→ Records to process

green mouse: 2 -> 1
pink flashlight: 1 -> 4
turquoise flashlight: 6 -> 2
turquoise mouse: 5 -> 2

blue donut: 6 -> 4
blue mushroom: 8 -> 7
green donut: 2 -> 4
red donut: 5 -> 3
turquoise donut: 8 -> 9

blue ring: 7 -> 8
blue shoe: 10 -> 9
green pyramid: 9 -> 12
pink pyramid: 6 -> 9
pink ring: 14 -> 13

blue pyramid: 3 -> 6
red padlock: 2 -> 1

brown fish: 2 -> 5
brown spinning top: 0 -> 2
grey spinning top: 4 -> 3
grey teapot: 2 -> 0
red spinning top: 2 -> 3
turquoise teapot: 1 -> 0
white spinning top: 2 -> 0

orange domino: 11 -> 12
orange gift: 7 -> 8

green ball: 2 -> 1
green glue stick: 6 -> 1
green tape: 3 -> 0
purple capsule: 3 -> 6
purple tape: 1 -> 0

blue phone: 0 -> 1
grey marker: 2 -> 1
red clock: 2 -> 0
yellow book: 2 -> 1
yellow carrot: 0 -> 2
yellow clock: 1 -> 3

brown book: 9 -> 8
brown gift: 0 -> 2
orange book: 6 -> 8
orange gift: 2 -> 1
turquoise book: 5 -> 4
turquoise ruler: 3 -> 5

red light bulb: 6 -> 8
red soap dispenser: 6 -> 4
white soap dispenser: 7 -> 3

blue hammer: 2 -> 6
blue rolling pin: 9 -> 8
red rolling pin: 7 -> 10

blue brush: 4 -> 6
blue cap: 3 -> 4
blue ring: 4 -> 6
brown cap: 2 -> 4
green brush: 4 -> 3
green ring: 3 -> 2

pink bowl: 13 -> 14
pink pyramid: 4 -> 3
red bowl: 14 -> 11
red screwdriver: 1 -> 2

→ Exercise aim
Write out all the material exactly, keeping each word.

→ Completed exercise
green mouse: 2 -> 1
pink flashlight: 1 -> 4
turquoise flashlight: 6 -> 2
turquoise mouse: 5 -> 2

blue donut: 6 -> 4
blue mushroom: 8 -> 7
green donut: 2 -> 4
red donut: 5 -> 3
turquoise donut: 8 -> 9

blue ring: 7 -> 8
blue shoe: 10 -> 9
green pyramid: 9 -> 12
pink pyramid: 6 -> 9
pink ring: 14 -> 13

blue pyramid: 3 -> 6
red padlock: 2 -> 1

brown fish: 2 -> 5
brown spinning top: 0 -> 2
grey spinning top: 4 -> 3
grey teapot: 2 -> 0
red spinning top: 2 -> 3
turquoise teapot: 1 -> 0
white spinning top: 2 -> 0

orange domino: 11 -> 12
orange gift: 7 -> 8

green ball: 2 -> 1
green glue stick: 6 -> 1
green tape: 3 -> 0
purple capsule: 3 -> 6
purple tape: 1 -> 0

blue phone: 0 -> 1
grey marker: 2 -> 1
red clock: 2 -> 0
yellow book: 2 -> 1
yellow carrot: 0 -> 2
yellow clock: 1 -> 3

brown book: 9 -> 8
brown gift: 0 -> 2
orange book: 6 -> 8
orange gift: 2 -> 1
turquoise book: 5 -> 4
turquoise ruler: 3 -> 5

red light bulb: 6 -> 8
red soap dispenser: 6 -> 4
white soap dispenser: 7 -> 3

blue hammer: 2 -> 6
blue rolling pin: 9 -> 8
red rolling pin: 7 -> 10

blue brush: 4 -> 6
blue cap: 3 -> 4
blue ring: 4 -> 6
brown cap: 2 -> 4
green brush: 4 -> 3
green ring: 3 -> 2

pink bowl: 13 -> 14
pink pyramid: 4 -> 3
red bowl: 14 -> 11
red screwdriver: 1 -> 2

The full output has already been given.